Work task
Apart from the images, reproduce every record word for word.

Before and after images

§ §

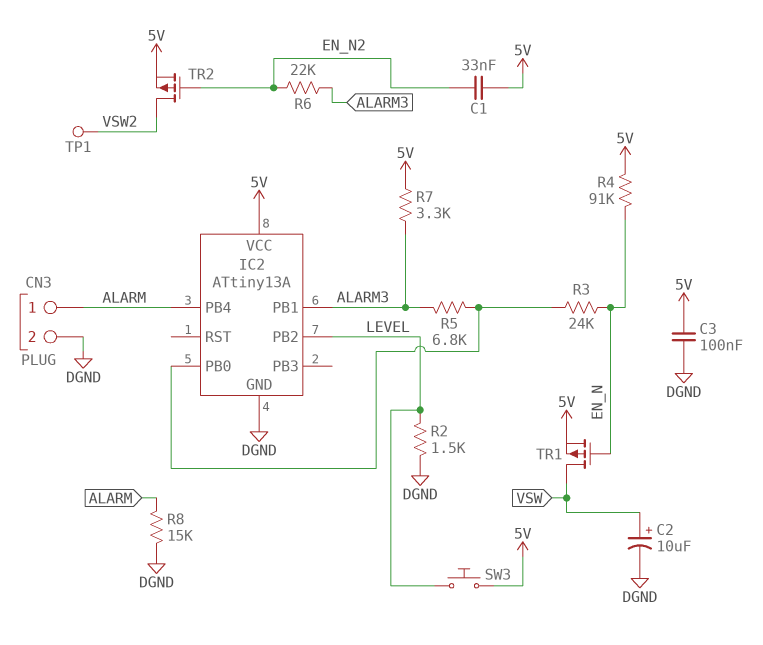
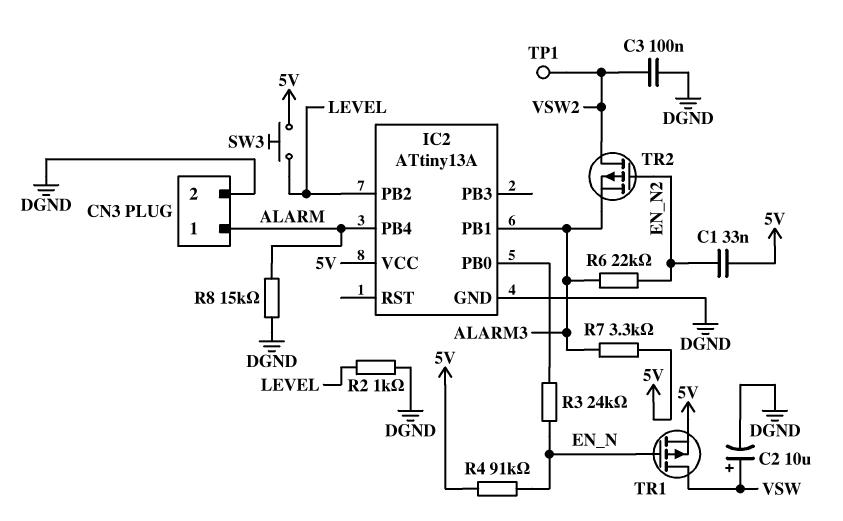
C3: 100nF (5V, DGND) -> 100nF (DGND, VSW2)
R2: 1.5k (DGND, LEVEL) -> 1k (DGND, LEVEL)
R5: 6.8k (ALARM3, IC2/PB0) -> none
TR2: PMOS (G EN_N2, D VSW2, S 5V) -> PMOS (G EN_N2, D VSW2, S ALARM3)

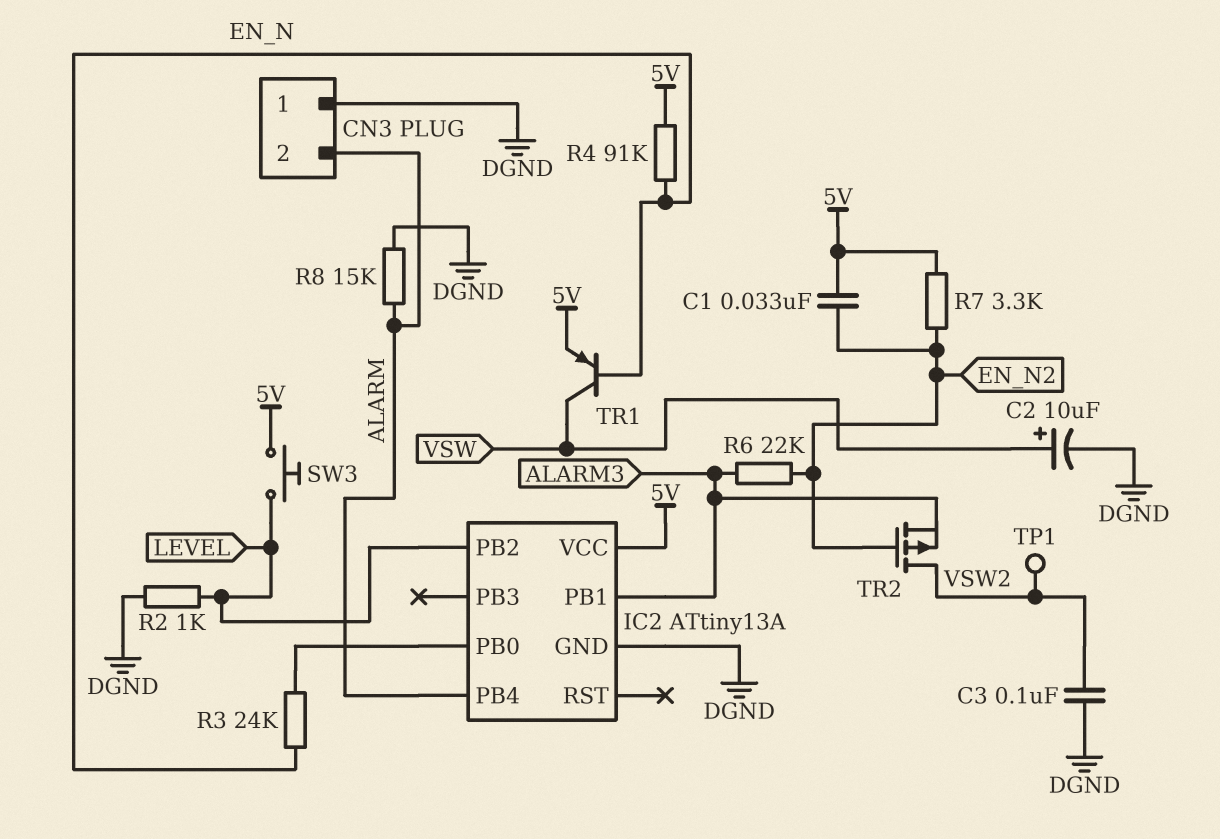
CN3 pin 1: ALARM -> DGND
CN3 pin 2: DGND -> ALARM
R7: 3.3k (5V, ALARM3) -> 3.3k (5V, EN_N2)
TR1: PMOS (G EN_N, D VSW, S 5V) -> PNP (B EN_N, C VSW, E 5V)

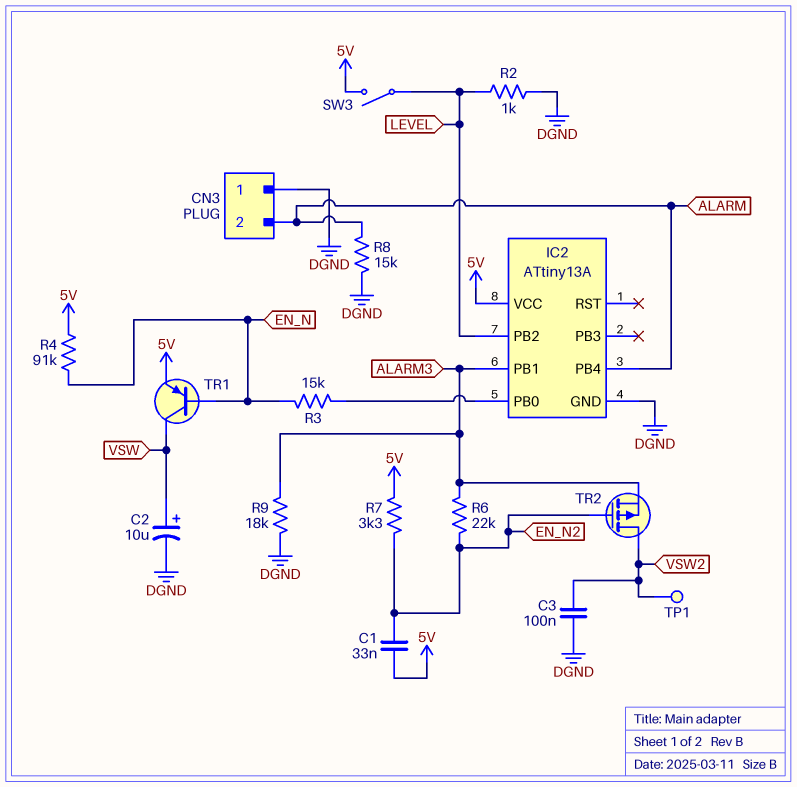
R3: 24k (EN_N, IC2/PB0) -> 15k (EN_N, IC2/PB0)
R9: none -> 18k (ALARM3, DGND)
SW3: button (5V, LEVEL) -> switch (5V, LEVEL)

§ §

Answer section
C3: 100nF (5V, DGND) -> 100nF (DGND, VSW2)
R2: 1.5k (DGND, LEVEL) -> 1k (DGND, LEVEL)
R5: 6.8k (ALARM3, IC2/PB0) -> none
TR2: PMOS (G EN_N2, D VSW2, S 5V) -> PMOS (G EN_N2, D VSW2, S ALARM3)

CN3 pin 1: ALARM -> DGND
CN3 pin 2: DGND -> ALARM
R7: 3.3k (5V, ALARM3) -> 3.3k (5V, EN_N2)
TR1: PMOS (G EN_N, D VSW, S 5V) -> PNP (B EN_N, C VSW, E 5V)

R3: 24k (EN_N, IC2/PB0) -> 15k (EN_N, IC2/PB0)
R9: none -> 18k (ALARM3, DGND)
SW3: button (5V, LEVEL) -> switch (5V, LEVEL)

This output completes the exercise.